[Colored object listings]
== Segment start ==
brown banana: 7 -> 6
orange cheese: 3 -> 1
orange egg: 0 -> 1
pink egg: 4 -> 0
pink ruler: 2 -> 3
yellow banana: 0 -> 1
== Segment end ==
▶ [BRIEF]:
Having read the records, return each one exactly.

▶ [ANSWER BOX]:
brown banana: 7 -> 6
orange cheese: 3 -> 1
orange egg: 0 -> 1
pink egg: 4 -> 0
pink ruler: 2 -> 3
yellow banana: 0 -> 1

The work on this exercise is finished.